• REQUIRED WORK: Below are the entries to work from; restate word for word the portion that opens with the line containing "R8: none -> 4.7k (DRV, GND)" and closes with the line containing "C4: none -> 220uF (plus VIN, minus COM)", keeping both.

(INFORMATION SHOWN Opens)

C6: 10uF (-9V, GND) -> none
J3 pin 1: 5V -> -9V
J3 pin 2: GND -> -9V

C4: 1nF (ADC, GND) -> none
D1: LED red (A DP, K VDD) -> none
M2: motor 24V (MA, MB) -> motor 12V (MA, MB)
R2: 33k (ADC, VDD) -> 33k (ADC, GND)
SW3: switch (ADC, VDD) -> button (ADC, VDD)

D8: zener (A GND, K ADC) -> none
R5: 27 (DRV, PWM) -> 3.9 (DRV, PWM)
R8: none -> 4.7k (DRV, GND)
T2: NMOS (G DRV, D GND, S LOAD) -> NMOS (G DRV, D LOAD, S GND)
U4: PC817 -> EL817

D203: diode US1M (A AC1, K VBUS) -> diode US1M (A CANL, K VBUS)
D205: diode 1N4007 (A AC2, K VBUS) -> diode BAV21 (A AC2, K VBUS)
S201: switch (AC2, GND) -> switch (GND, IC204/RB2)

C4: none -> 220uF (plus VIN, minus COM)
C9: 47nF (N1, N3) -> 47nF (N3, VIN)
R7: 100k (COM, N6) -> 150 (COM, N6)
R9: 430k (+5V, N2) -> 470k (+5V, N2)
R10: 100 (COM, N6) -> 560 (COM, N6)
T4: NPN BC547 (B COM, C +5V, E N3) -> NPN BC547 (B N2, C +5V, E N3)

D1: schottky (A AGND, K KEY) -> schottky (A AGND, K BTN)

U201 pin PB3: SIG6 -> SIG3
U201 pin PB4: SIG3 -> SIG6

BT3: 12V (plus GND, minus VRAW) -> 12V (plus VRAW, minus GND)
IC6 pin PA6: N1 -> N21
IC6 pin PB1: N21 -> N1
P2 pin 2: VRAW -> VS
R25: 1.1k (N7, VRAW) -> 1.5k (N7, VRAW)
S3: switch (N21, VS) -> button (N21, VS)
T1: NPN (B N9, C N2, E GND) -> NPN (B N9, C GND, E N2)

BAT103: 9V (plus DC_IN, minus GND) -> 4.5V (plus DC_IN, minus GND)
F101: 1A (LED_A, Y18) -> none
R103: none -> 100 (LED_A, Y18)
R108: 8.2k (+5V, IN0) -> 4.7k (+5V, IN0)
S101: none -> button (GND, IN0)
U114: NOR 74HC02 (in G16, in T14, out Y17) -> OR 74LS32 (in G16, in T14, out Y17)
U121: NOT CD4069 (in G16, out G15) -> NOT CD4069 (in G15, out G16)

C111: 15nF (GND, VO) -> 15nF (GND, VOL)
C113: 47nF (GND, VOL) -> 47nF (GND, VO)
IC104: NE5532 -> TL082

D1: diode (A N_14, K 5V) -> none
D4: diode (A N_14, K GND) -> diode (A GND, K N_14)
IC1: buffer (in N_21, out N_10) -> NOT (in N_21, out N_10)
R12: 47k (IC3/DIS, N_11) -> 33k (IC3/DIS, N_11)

(INFORMATION SHOWN Closes)

• RESULT OF THIS EXERCISE:
R8: none -> 4.7k (DRV, GND)
T2: NMOS (G DRV, D GND, S LOAD) -> NMOS (G DRV, D LOAD, S GND)
U4: PC817 -> EL817

D203: diode US1M (A AC1, K VBUS) -> diode US1M (A CANL, K VBUS)
D205: diode 1N4007 (A AC2, K VBUS) -> diode BAV21 (A AC2, K VBUS)
S201: switch (AC2, GND) -> switch (GND, IC204/RB2)

C4: none -> 220uF (plus VIN, minus COM)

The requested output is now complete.